- **What you need to do**
A verbatim copy is needed of the lines below from the one containing "purple eraser [495,200,533,233]" up to and including the one containing "none -> black spool [515,174,561,227]", excluding pictures.

- **Material shown**
.....
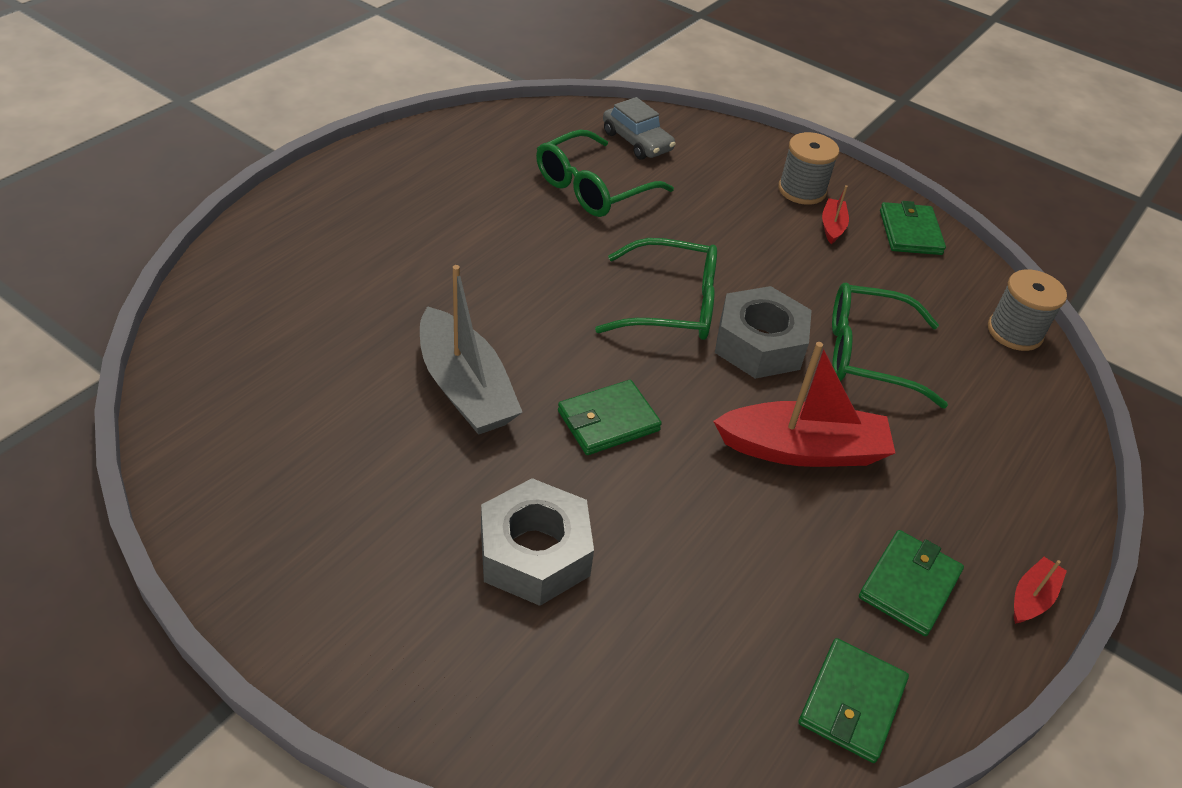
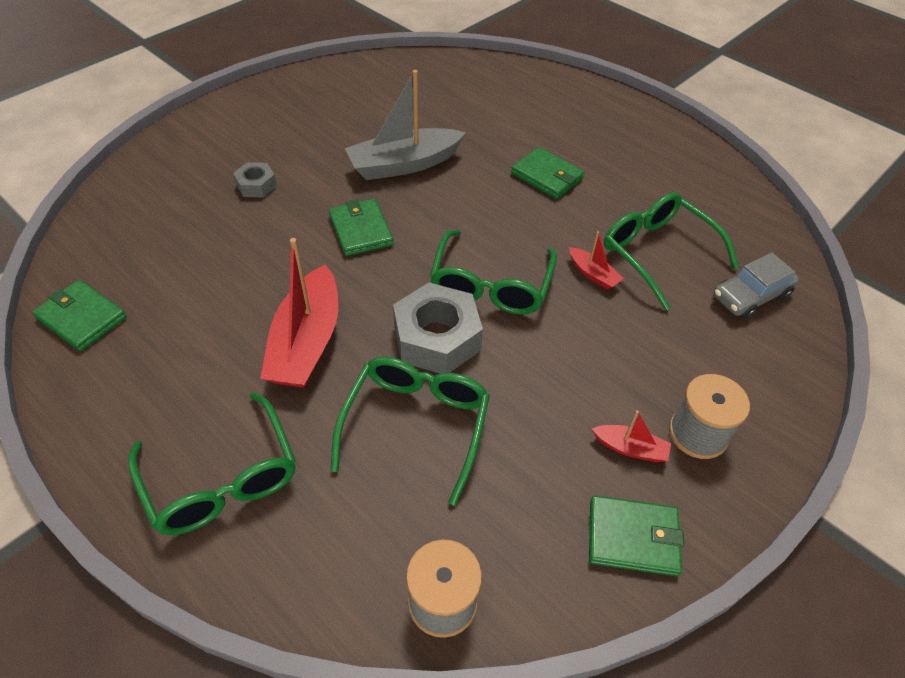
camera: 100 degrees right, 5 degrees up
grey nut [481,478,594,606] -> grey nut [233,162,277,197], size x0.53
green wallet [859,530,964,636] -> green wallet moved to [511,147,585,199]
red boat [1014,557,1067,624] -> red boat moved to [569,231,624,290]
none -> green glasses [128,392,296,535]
.....
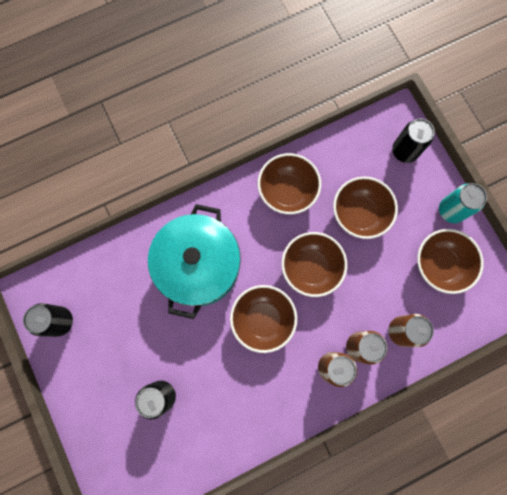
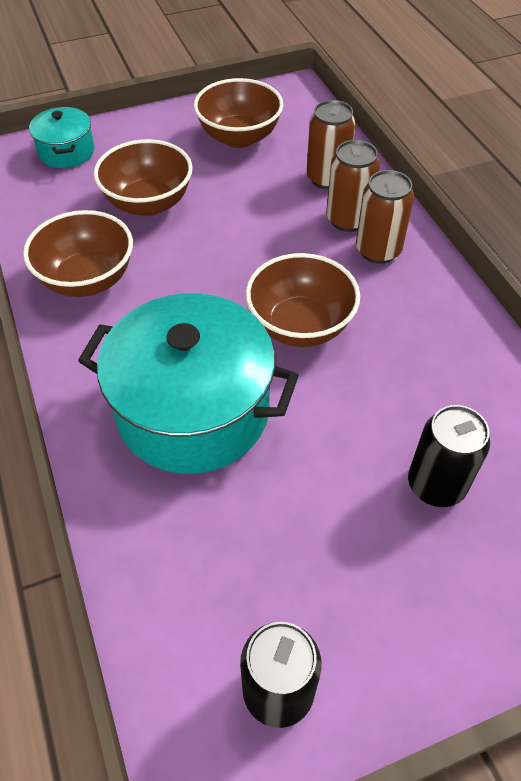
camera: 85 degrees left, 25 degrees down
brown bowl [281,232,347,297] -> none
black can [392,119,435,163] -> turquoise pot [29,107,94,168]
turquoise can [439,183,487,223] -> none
.....
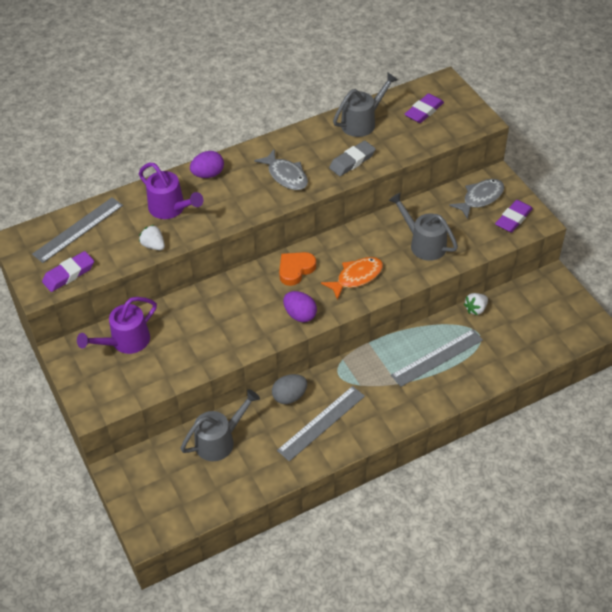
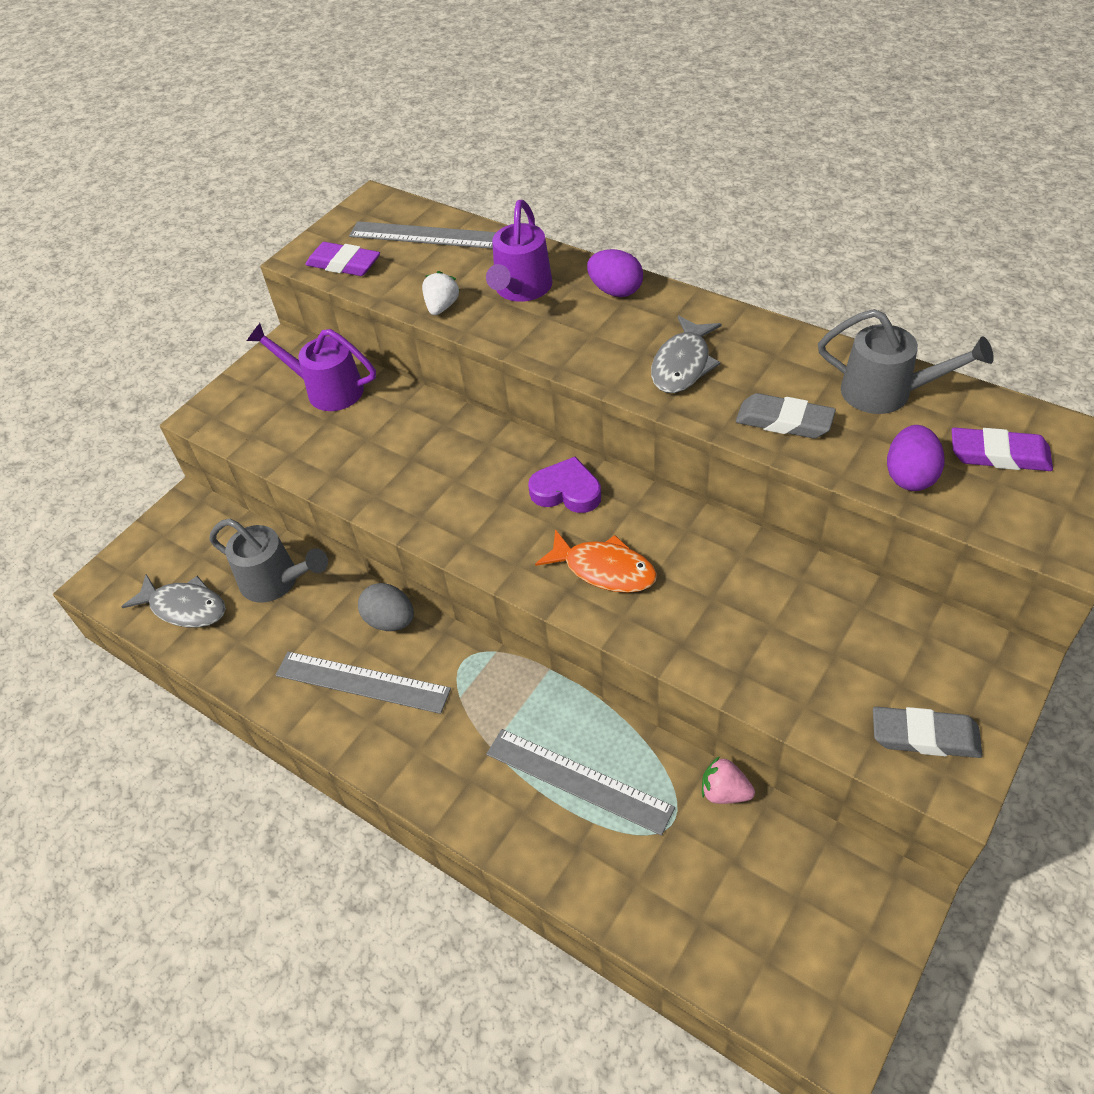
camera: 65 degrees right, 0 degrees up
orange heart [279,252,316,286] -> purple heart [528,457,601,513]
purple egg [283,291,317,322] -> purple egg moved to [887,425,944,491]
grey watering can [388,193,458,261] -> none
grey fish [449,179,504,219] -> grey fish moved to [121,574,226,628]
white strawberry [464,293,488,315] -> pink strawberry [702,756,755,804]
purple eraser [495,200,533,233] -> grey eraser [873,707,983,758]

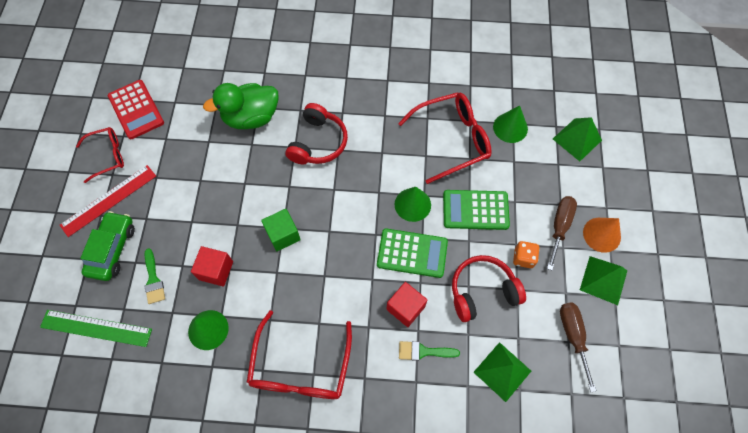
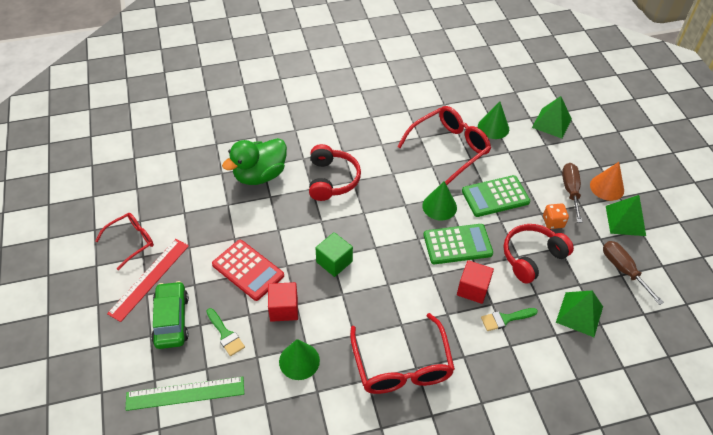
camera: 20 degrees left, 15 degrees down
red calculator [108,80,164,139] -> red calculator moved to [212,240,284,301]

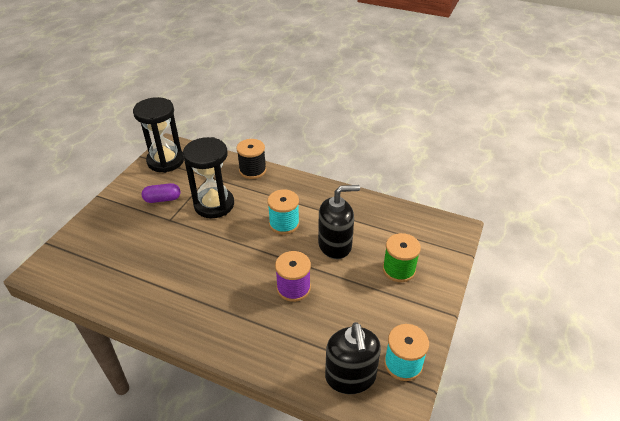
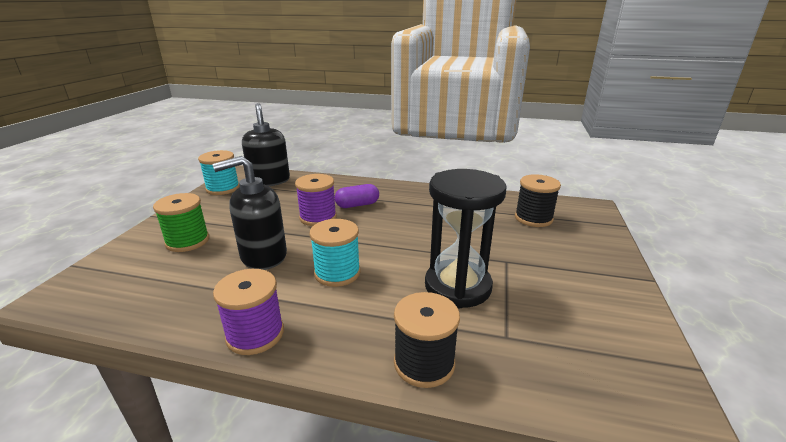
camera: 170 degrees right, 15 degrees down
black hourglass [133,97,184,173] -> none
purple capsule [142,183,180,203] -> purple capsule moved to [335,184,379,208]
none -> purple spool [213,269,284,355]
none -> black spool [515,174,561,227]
.....
- **Task result**
purple eraser [495,200,533,233] -> grey eraser [873,707,983,758]

camera: 20 degrees left, 15 degrees down
red calculator [108,80,164,139] -> red calculator moved to [212,240,284,301]

camera: 170 degrees right, 15 degrees down
black hourglass [133,97,184,173] -> none
purple capsule [142,183,180,203] -> purple capsule moved to [335,184,379,208]
none -> purple spool [213,269,284,355]
none -> black spool [515,174,561,227]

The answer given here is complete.